== RECORDS SHOWN ==
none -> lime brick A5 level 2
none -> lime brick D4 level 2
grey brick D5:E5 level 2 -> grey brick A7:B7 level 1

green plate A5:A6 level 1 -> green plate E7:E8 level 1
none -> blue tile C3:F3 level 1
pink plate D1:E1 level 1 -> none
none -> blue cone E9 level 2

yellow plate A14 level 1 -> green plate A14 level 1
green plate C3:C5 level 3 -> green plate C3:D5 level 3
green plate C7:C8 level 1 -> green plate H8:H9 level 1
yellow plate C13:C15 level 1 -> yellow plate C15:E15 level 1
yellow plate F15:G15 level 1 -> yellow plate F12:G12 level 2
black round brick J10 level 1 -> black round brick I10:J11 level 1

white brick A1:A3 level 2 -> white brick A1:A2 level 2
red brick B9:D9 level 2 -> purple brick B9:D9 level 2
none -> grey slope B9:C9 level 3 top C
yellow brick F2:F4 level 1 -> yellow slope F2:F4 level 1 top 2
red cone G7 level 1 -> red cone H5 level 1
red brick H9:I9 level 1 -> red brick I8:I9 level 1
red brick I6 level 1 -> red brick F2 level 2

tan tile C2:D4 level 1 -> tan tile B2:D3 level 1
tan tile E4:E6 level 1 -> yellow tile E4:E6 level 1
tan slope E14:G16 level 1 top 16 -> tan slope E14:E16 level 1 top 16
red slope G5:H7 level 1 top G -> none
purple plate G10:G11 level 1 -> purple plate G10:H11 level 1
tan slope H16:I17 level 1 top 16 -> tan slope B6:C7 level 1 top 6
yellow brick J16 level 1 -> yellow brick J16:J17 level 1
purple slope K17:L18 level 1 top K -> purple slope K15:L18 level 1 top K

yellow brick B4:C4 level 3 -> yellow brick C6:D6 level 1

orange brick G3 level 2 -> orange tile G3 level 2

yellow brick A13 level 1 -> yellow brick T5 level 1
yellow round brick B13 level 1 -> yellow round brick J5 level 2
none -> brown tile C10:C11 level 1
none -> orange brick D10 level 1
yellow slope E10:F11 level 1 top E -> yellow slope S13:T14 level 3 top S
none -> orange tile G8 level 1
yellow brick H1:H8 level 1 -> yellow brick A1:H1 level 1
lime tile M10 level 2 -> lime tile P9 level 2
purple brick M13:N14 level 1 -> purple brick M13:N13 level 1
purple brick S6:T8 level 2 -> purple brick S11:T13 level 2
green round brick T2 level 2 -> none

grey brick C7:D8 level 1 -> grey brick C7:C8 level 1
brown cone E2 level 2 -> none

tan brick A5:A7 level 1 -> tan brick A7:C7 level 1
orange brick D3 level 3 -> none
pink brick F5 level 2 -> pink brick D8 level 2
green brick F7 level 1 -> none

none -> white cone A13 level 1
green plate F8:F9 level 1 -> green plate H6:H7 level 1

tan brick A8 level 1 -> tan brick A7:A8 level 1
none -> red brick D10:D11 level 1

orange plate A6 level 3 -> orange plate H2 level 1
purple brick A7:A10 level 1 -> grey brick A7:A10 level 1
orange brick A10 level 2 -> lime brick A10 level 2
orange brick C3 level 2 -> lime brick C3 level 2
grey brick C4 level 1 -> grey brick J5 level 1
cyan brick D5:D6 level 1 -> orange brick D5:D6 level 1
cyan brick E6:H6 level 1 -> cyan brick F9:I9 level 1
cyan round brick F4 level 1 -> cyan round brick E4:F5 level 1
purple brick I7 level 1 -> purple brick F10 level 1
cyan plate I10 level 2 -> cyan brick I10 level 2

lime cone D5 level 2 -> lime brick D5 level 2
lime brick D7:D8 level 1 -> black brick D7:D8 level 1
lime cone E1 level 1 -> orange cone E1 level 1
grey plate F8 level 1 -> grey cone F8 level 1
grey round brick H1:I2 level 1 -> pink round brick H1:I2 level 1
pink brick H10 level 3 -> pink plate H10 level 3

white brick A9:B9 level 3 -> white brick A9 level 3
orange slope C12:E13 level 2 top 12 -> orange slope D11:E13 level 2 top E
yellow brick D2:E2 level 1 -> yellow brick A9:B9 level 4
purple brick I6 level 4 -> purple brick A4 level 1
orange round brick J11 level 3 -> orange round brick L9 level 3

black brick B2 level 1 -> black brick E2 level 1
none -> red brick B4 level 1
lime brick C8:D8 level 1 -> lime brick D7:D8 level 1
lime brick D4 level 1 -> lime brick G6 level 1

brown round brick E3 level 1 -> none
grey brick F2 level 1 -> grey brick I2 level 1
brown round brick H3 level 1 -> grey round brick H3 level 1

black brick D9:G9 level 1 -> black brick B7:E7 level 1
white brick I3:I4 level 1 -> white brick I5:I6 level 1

== TASK DIRECTIONS ==
Copy out, exactly and alone, the lines of the entries above between the ones holding "yellow brick J16 level" and "orange brick G3", inclusive.

== SOLUTION TO THIS TASK ==
yellow brick J16 level 1 -> yellow brick J16:J17 level 1
purple slope K17:L18 level 1 top K -> purple slope K15:L18 level 1 top K

yellow brick B4:C4 level 3 -> yellow brick C6:D6 level 1

orange brick G3 level 2 -> orange tile G3 level 2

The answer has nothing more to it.